Work task — The lines below that include "purple" are to be found and copied.

────────────────

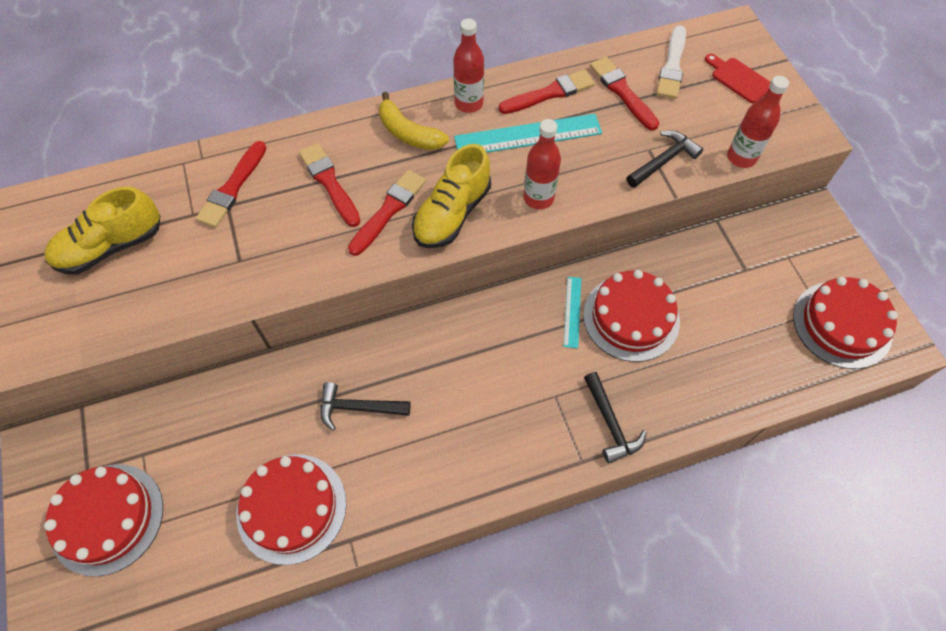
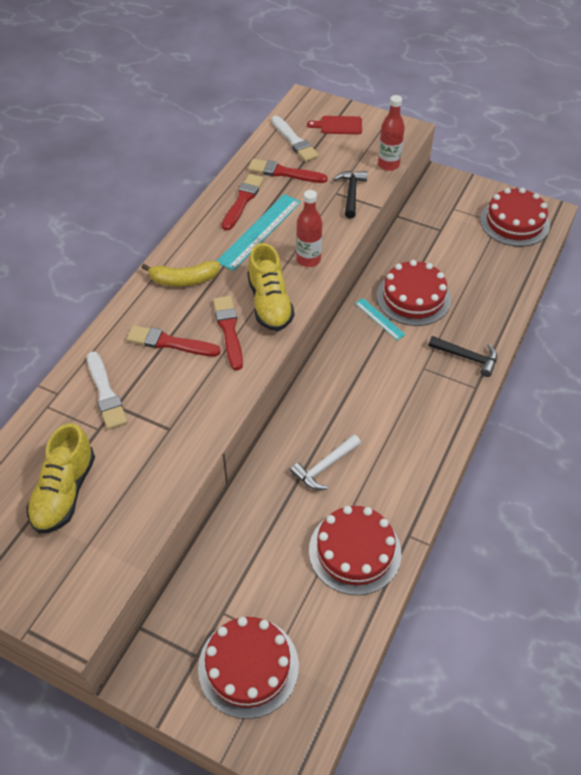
camera: 45 degrees left, 10 degrees down
(232, 187) = (105, 393): red brush -> white brush
(358, 408) = (324, 466): black hammer -> white hammer
(469, 103) = (200, 238): red bottle -> none

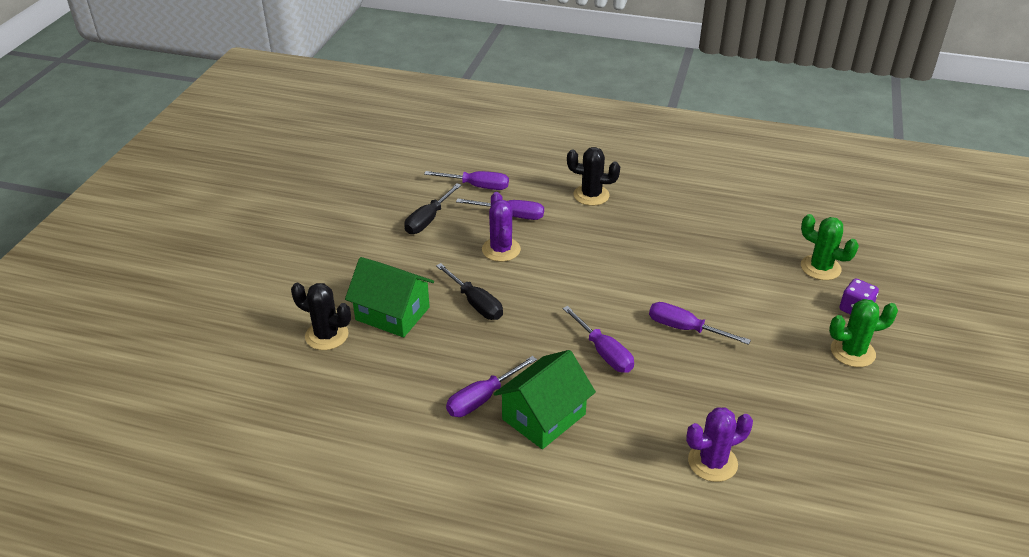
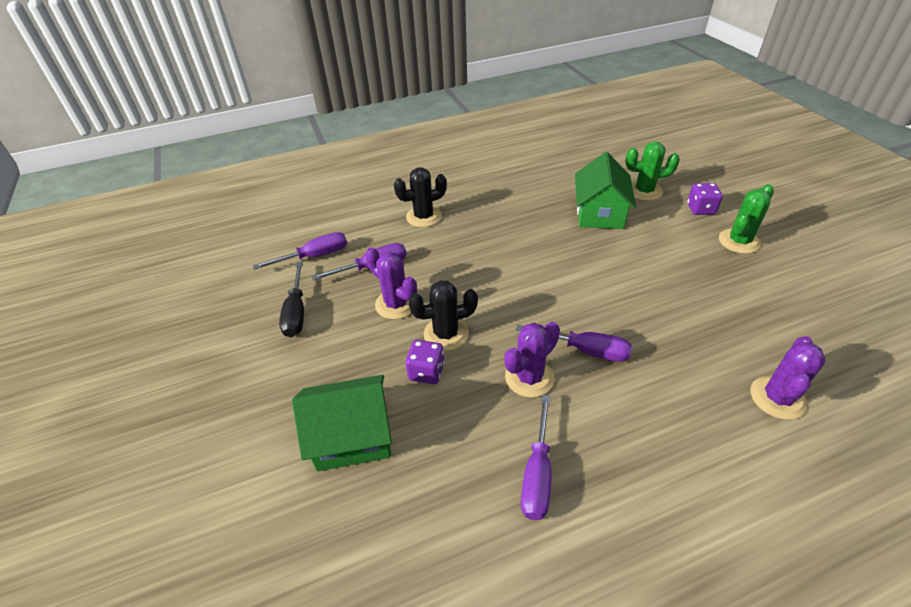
camera: 35 degrees left, 5 degrees up
(326, 335) = (299, 514): black cactus -> black cactus (446, 334)
(476, 303) = (426, 372): black screwdriver -> purple dice
(542, 346) = (529, 377): none -> purple cactus
(544, 417) = (610, 452): green house -> green house (600, 213)
(685, 329) = (618, 290): purple screwdriver -> none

────────────────

Written response —
(476, 303) = (426, 372): black screwdriver -> purple dice
(542, 346) = (529, 377): none -> purple cactus
(685, 329) = (618, 290): purple screwdriver -> none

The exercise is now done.